** start Supplied data **

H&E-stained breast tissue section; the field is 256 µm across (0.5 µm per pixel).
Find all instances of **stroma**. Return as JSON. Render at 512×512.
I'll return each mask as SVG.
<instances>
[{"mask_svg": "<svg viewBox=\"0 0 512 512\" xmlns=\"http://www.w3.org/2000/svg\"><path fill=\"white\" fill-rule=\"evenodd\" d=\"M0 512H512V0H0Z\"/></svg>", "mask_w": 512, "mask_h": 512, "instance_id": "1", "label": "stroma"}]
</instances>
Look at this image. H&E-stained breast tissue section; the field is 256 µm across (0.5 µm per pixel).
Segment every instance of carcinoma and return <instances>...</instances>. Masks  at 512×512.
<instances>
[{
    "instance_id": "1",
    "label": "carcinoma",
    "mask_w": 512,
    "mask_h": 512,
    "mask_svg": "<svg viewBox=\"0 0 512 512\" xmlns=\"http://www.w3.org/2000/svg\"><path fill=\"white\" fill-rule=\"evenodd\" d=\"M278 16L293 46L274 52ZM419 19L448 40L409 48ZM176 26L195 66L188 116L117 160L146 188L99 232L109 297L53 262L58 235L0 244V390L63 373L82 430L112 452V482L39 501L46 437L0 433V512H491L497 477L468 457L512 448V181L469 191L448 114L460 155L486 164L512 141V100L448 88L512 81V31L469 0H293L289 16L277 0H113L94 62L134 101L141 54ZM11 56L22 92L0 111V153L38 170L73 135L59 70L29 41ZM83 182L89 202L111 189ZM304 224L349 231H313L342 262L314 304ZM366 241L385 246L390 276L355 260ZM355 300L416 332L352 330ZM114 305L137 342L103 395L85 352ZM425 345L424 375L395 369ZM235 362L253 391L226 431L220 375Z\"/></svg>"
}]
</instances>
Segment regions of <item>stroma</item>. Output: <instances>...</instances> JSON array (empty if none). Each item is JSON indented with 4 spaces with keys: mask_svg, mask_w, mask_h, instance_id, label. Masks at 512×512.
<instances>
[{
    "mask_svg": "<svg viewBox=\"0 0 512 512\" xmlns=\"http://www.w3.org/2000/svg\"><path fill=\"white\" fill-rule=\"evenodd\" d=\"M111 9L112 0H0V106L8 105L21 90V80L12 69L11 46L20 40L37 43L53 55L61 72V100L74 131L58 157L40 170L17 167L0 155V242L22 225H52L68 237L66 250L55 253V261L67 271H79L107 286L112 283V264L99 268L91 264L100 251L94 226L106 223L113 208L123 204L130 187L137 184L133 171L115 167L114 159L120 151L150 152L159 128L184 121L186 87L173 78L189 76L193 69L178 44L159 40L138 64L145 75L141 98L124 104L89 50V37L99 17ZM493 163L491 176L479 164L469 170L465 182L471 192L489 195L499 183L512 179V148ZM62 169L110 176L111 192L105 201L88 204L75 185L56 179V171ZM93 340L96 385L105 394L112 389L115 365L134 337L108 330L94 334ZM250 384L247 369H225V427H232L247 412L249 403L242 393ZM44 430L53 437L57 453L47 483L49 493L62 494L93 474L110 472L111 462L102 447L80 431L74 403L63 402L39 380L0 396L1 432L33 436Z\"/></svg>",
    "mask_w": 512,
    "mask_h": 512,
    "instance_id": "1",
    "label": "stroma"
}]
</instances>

** end Supplied data **

Exercise - Take each line of the material that contains the word "tissue" and list it.

Task output -
H&E-stained breast tissue section; the field is 256 µm across (0.5 µm per pixel).
Look at this image. H&E-stained breast tissue section; the field is 256 µm across (0.5 µm per pixel).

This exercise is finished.